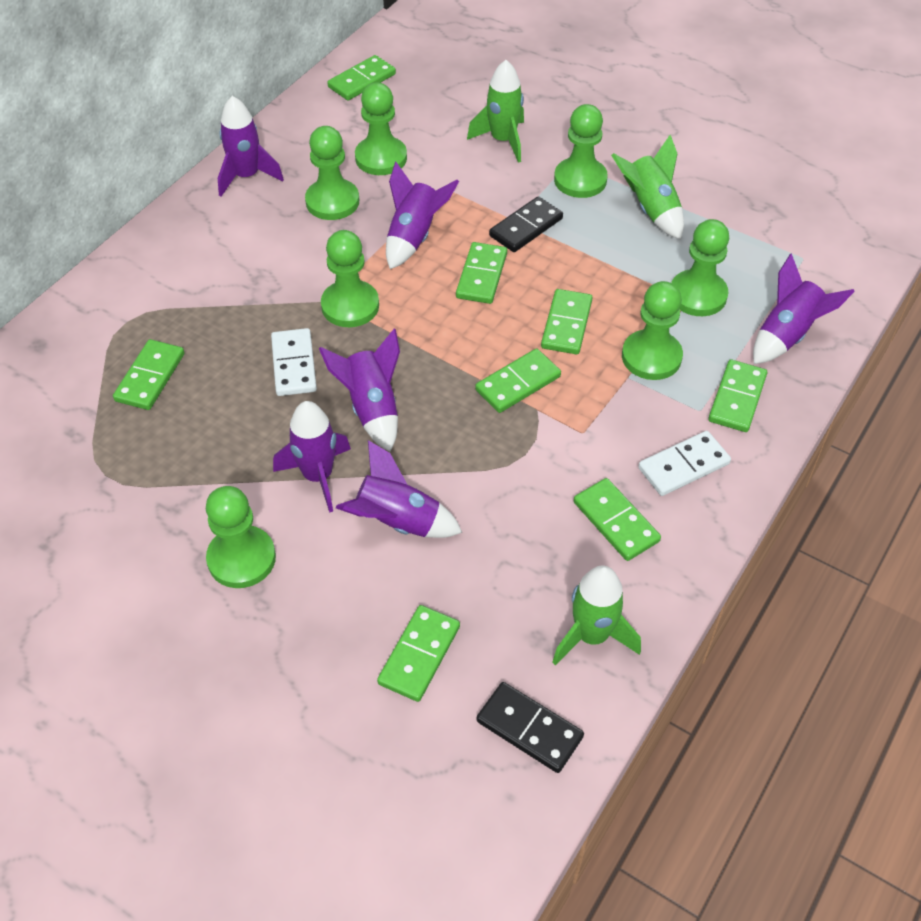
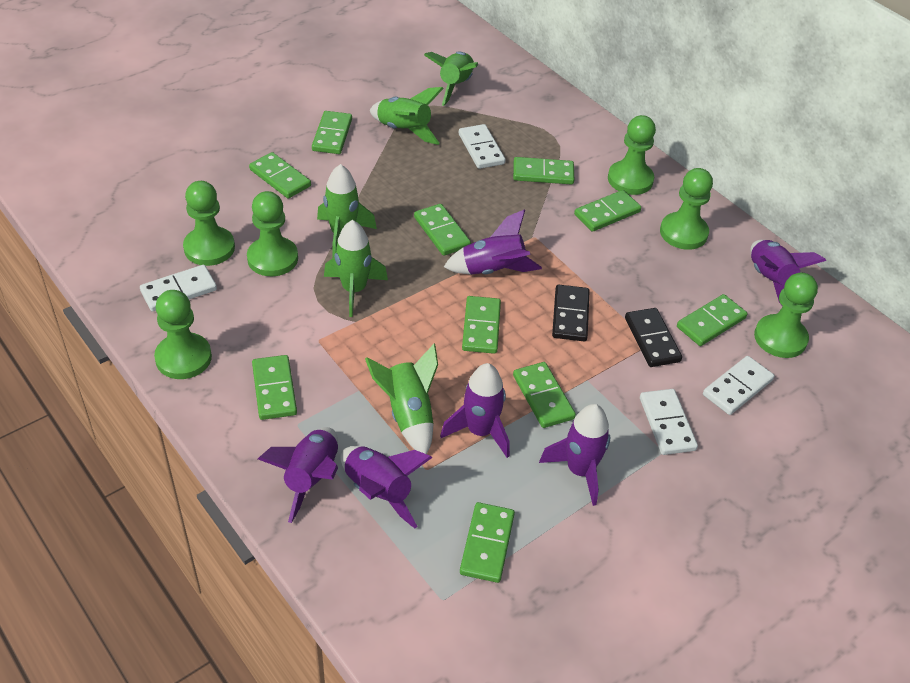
green domino: 8 -> 10
green pawn: 7 -> 6
green rocket: 3 -> 5
white domino: 2 -> 4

- _Aim of the exercise_:
Without any pictures, transcribe the listing above exactly as written.

- _Answer box_:
green domino: 8 -> 10
green pawn: 7 -> 6
green rocket: 3 -> 5
white domino: 2 -> 4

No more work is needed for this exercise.